▸ **Description of the task**
Return only those lines of the records below in which "DGND" appears.

▸ **Extracted entries**
-------------------------

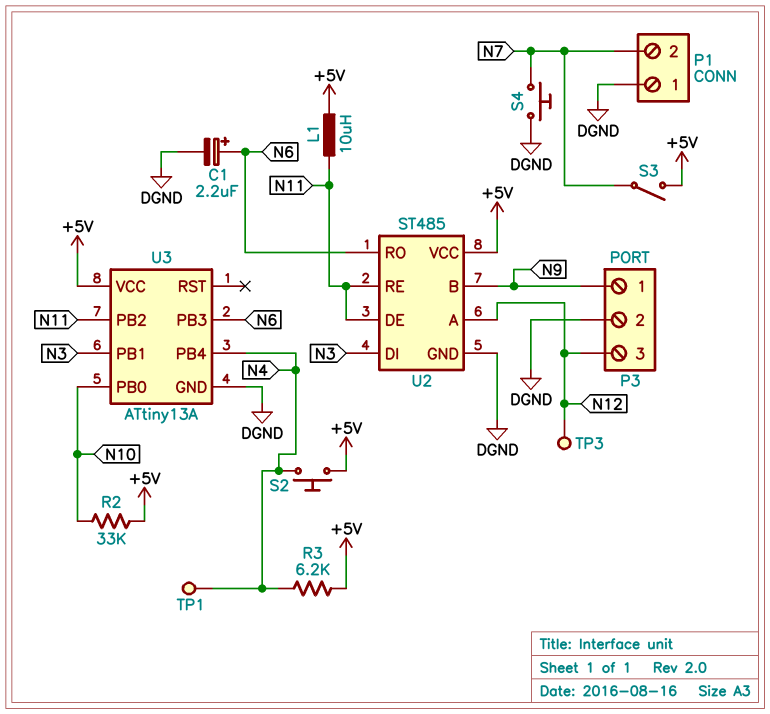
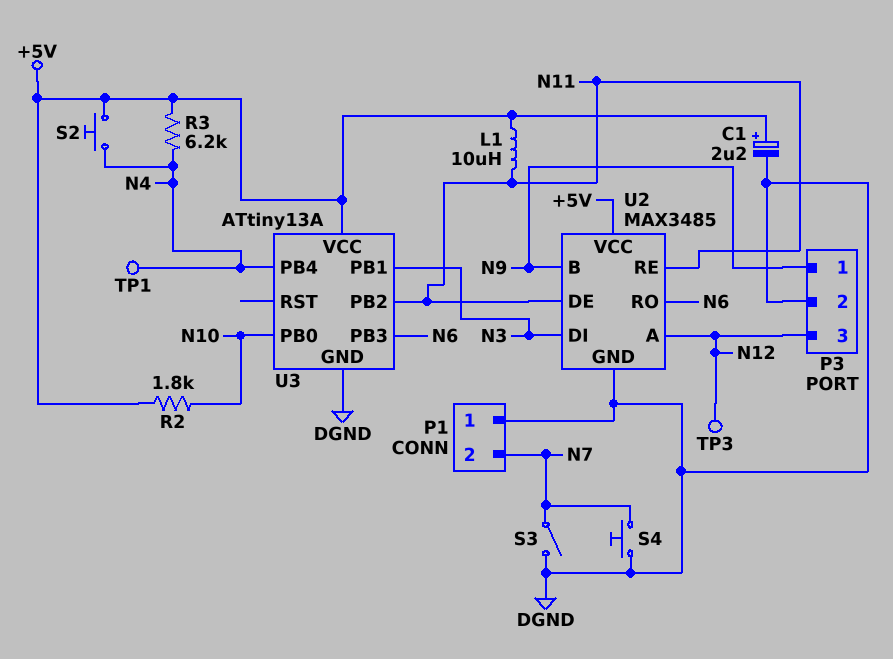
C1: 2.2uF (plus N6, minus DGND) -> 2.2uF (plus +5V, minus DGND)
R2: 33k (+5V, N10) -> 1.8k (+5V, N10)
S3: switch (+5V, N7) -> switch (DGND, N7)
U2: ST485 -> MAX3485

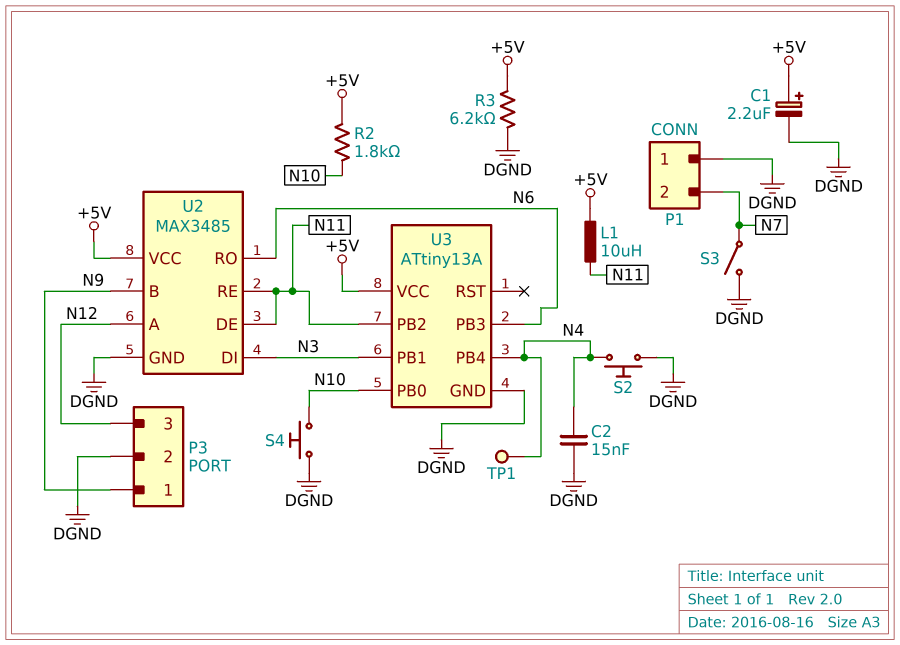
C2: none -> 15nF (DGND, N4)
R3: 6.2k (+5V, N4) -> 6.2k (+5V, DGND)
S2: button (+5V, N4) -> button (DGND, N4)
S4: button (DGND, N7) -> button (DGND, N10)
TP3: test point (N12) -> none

-------------------------

▸ **The answer**
C1: 2.2uF (plus N6, minus DGND) -> 2.2uF (plus +5V, minus DGND)
S3: switch (+5V, N7) -> switch (DGND, N7)
C2: none -> 15nF (DGND, N4)
R3: 6.2k (+5V, N4) -> 6.2k (+5V, DGND)
S2: button (+5V, N4) -> button (DGND, N4)
S4: button (DGND, N7) -> button (DGND, N10)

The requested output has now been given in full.